__ASSIGNMENT__: Repeat, word for word, each of the records shown below, without their pictures.

(Revision comparison data)
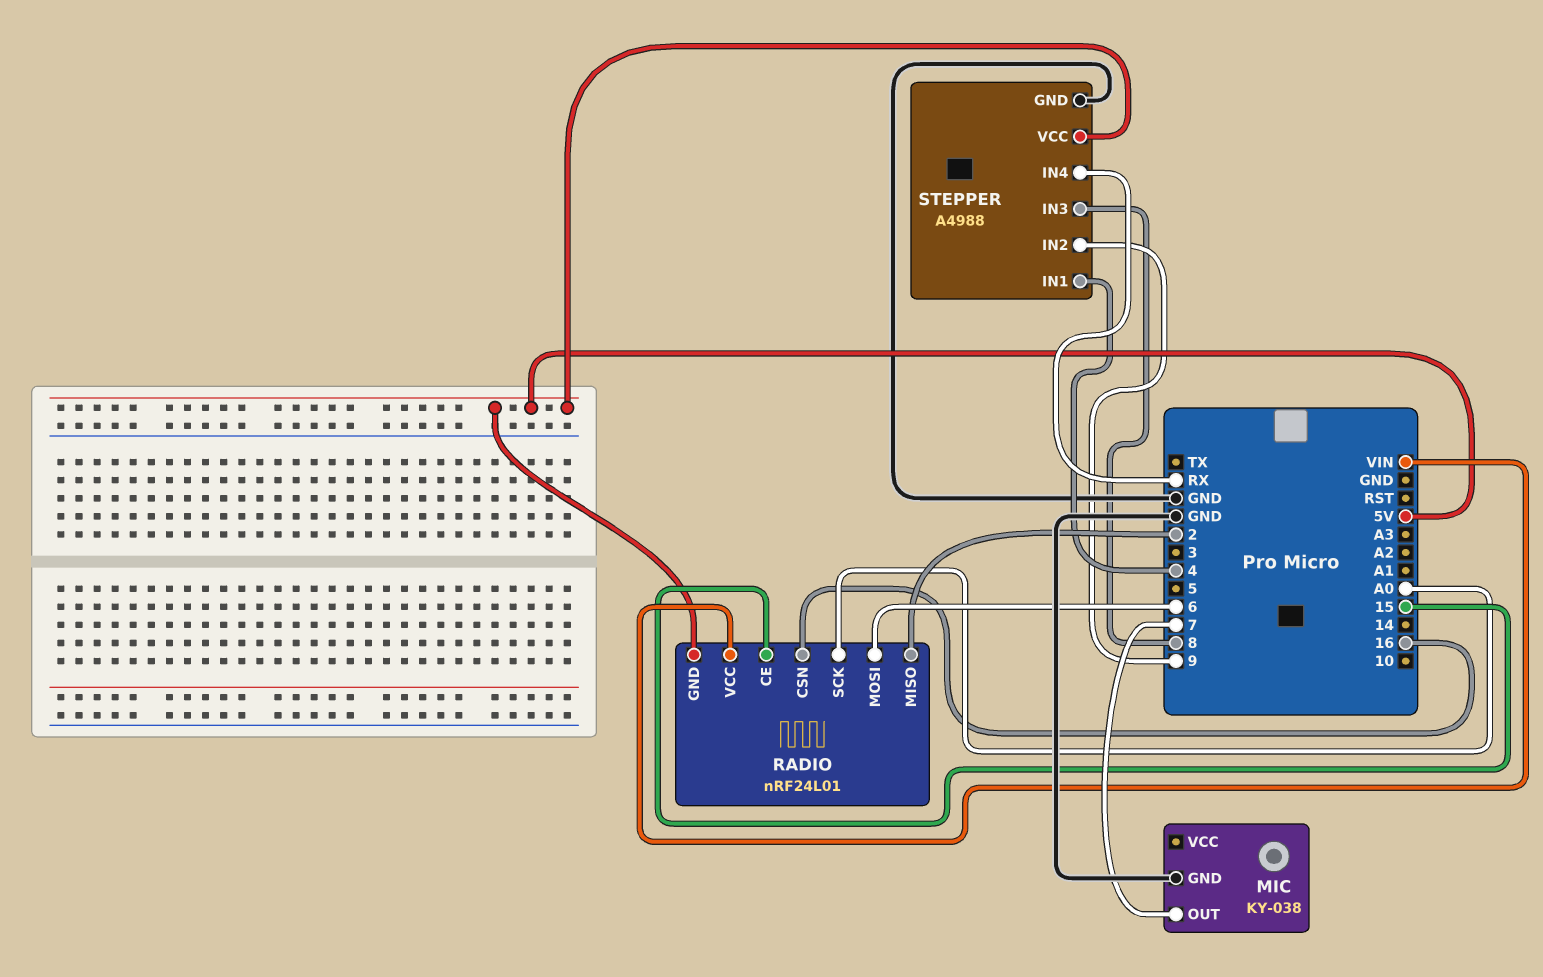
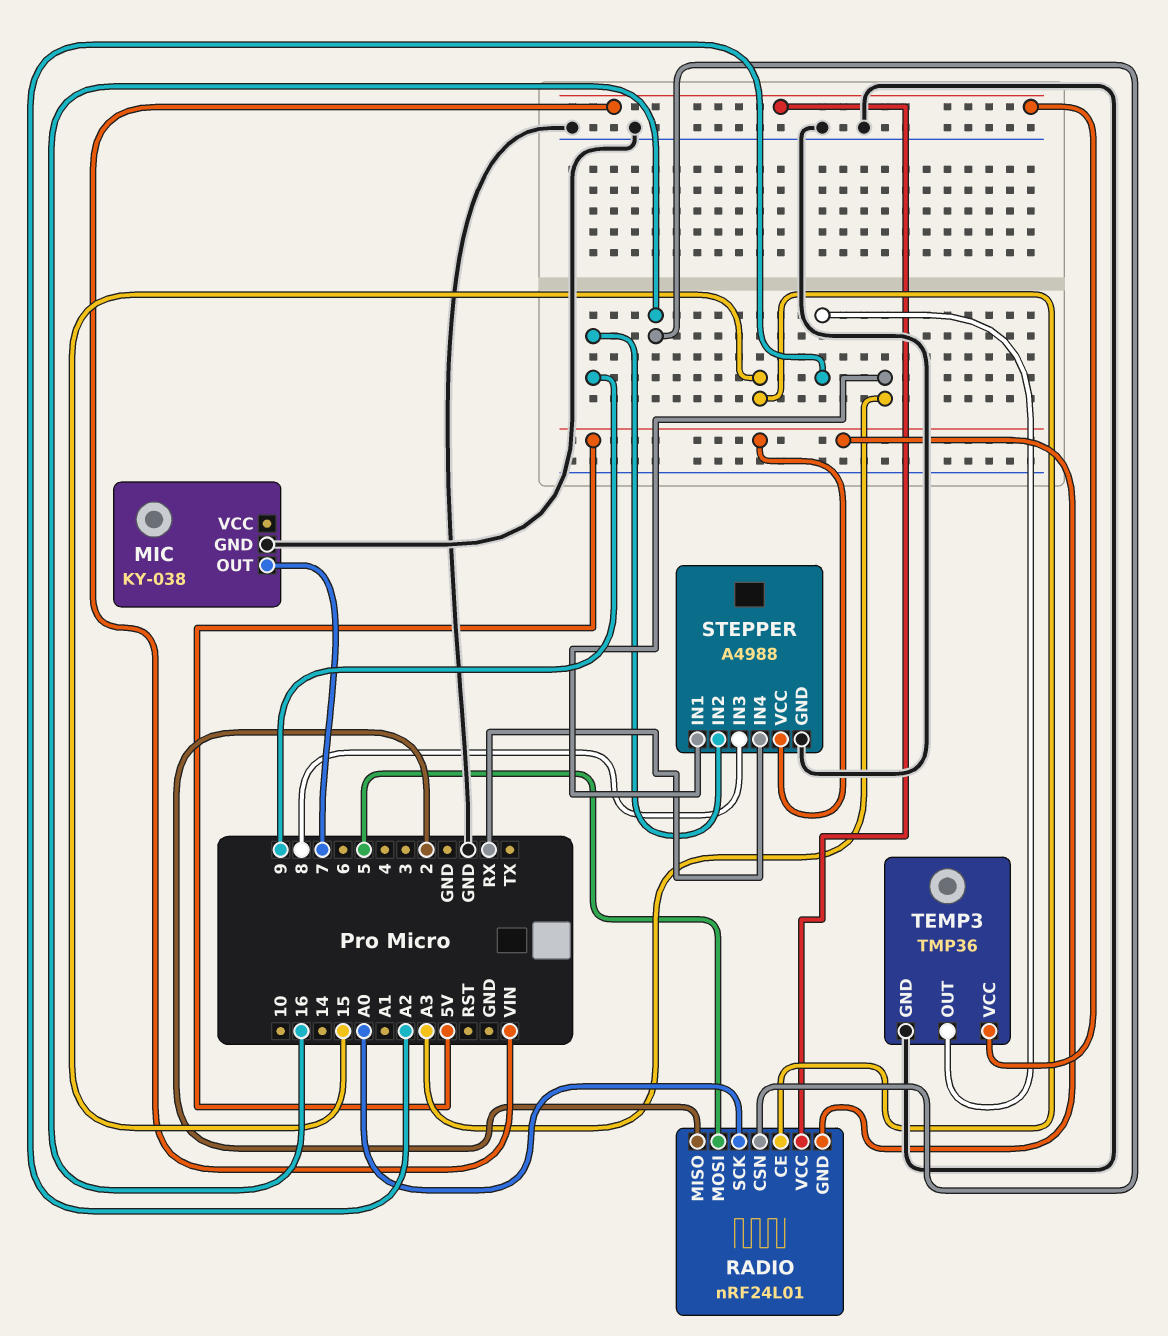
RADIO pin MOSI: 6 -> 5
STEPPER pin IN1: 4 -> A3
TEMP3: none -> TMP36
TEMP3 pin GND: none -> GND
TEMP3 pin OUT: none -> A2
TEMP3 pin VCC: none -> VIN

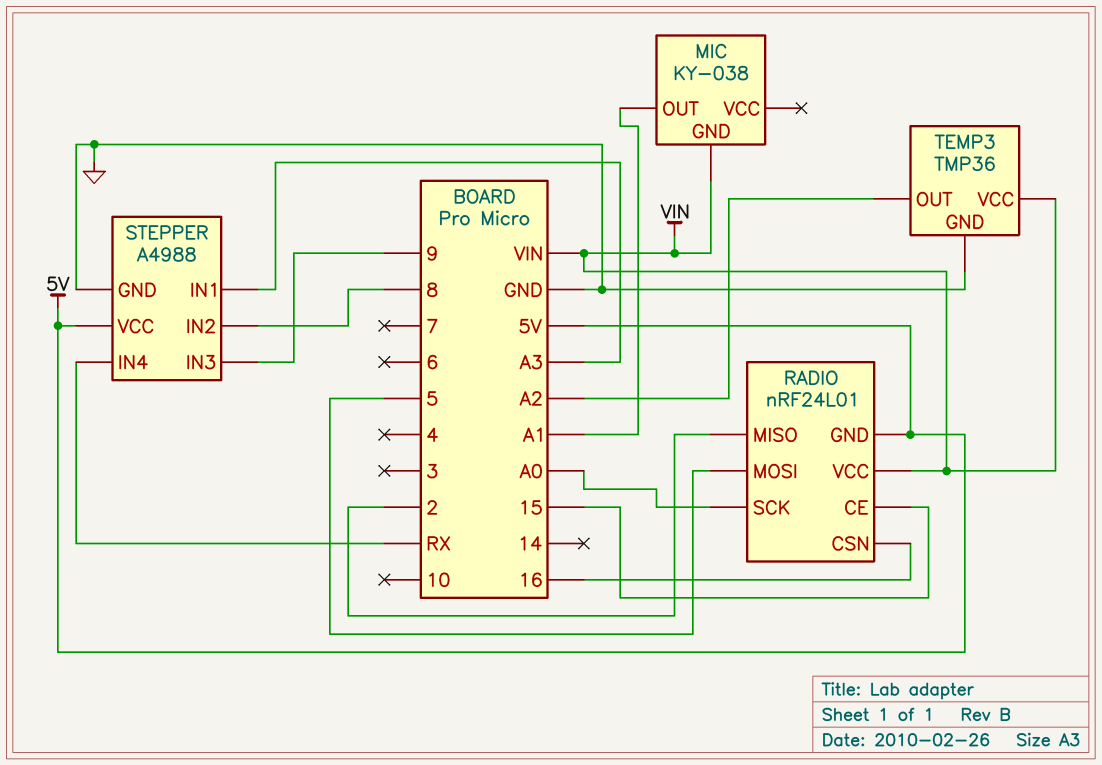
MIC pin GND: GND -> VIN
MIC pin OUT: 7 -> A1
STEPPER pin IN2: 9 -> 8
STEPPER pin IN3: 8 -> 9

__RESULT OF THIS TASK__:
RADIO pin MOSI: 6 -> 5
STEPPER pin IN1: 4 -> A3
TEMP3: none -> TMP36
TEMP3 pin GND: none -> GND
TEMP3 pin OUT: none -> A2
TEMP3 pin VCC: none -> VIN

MIC pin GND: GND -> VIN
MIC pin OUT: 7 -> A1
STEPPER pin IN2: 9 -> 8
STEPPER pin IN3: 8 -> 9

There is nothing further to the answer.